• What is required: Stop after the line that contains "lime round brick". Until then, retype each line of the entries exactly from the first one, skipping pictures.

[Records excerpted from a collection]
=== Begin Enclosure ===

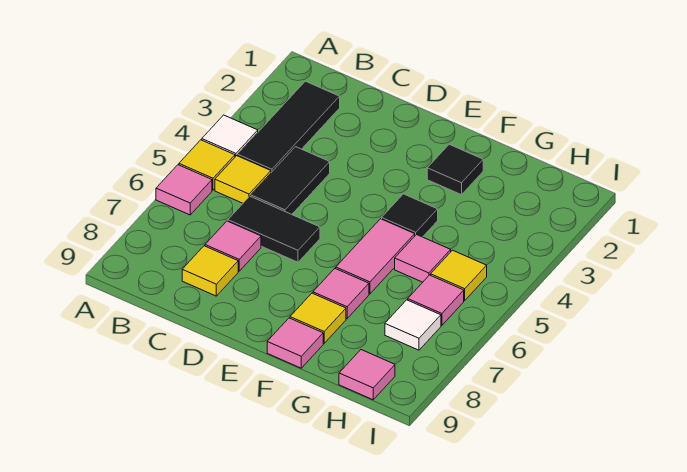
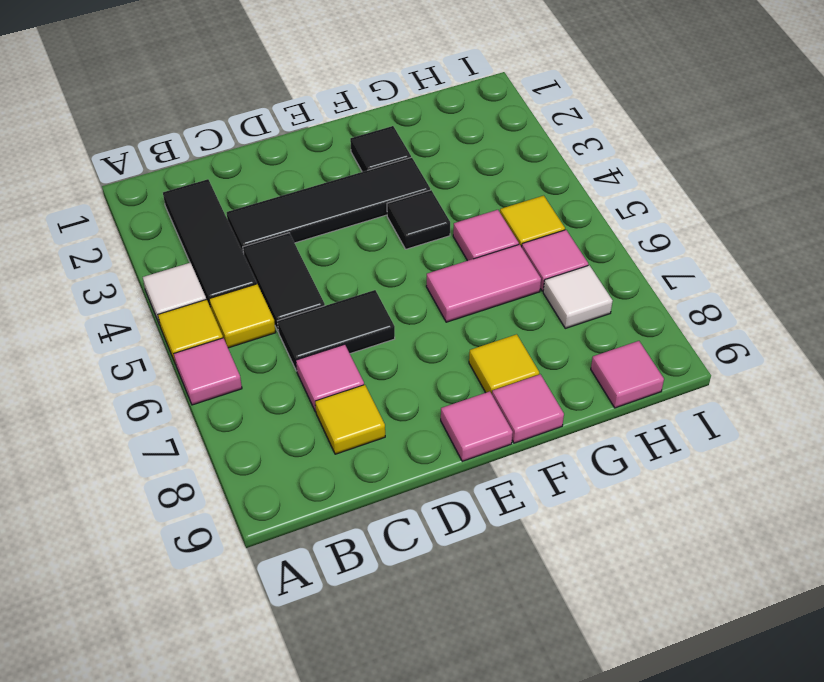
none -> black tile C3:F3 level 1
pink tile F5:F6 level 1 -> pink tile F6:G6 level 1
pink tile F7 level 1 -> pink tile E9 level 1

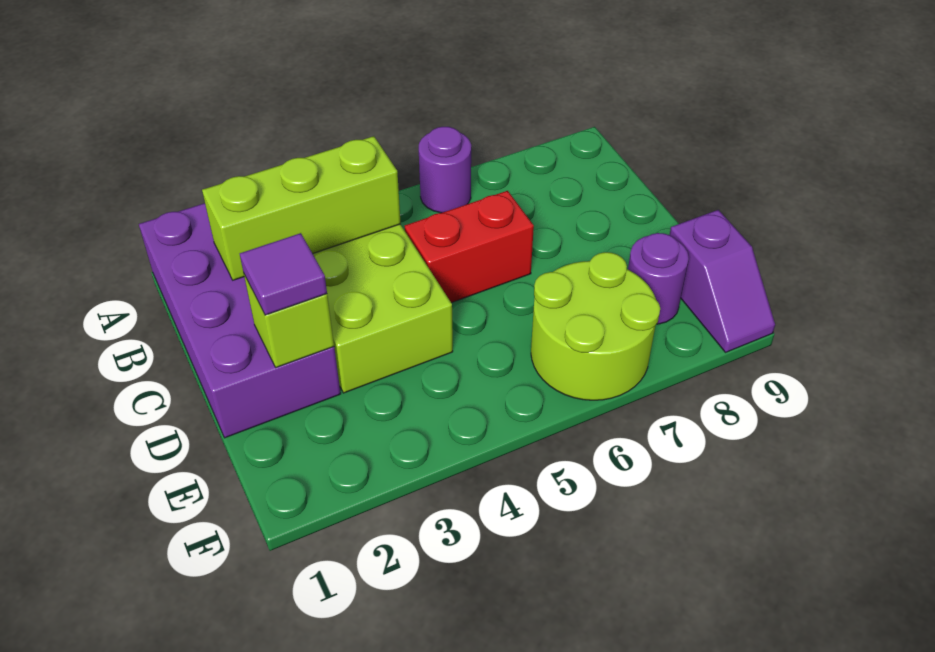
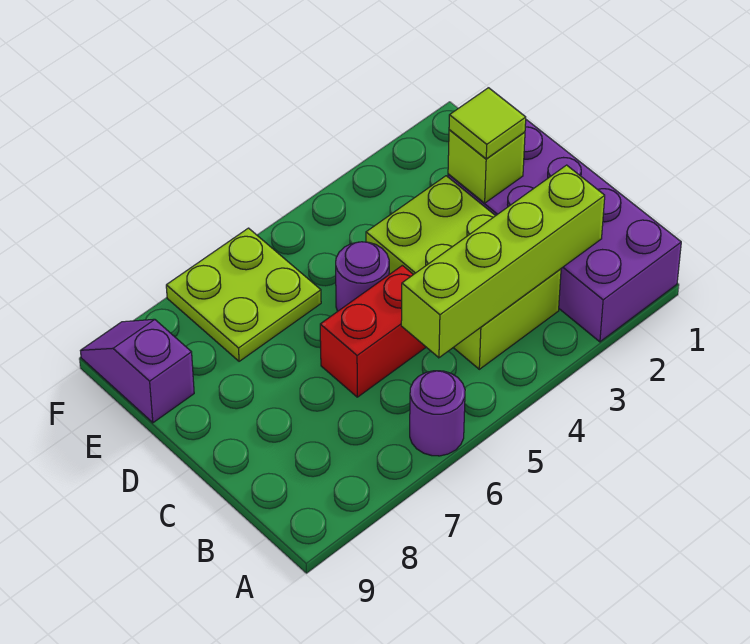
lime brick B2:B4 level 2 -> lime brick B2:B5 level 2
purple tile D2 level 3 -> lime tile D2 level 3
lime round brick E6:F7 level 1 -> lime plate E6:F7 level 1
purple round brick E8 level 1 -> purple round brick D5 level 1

=== End Enclosure ===

• Output below:
none -> black tile C3:F3 level 1
pink tile F5:F6 level 1 -> pink tile F6:G6 level 1
pink tile F7 level 1 -> pink tile E9 level 1

lime brick B2:B4 level 2 -> lime brick B2:B5 level 2
purple tile D2 level 3 -> lime tile D2 level 3
lime round brick E6:F7 level 1 -> lime plate E6:F7 level 1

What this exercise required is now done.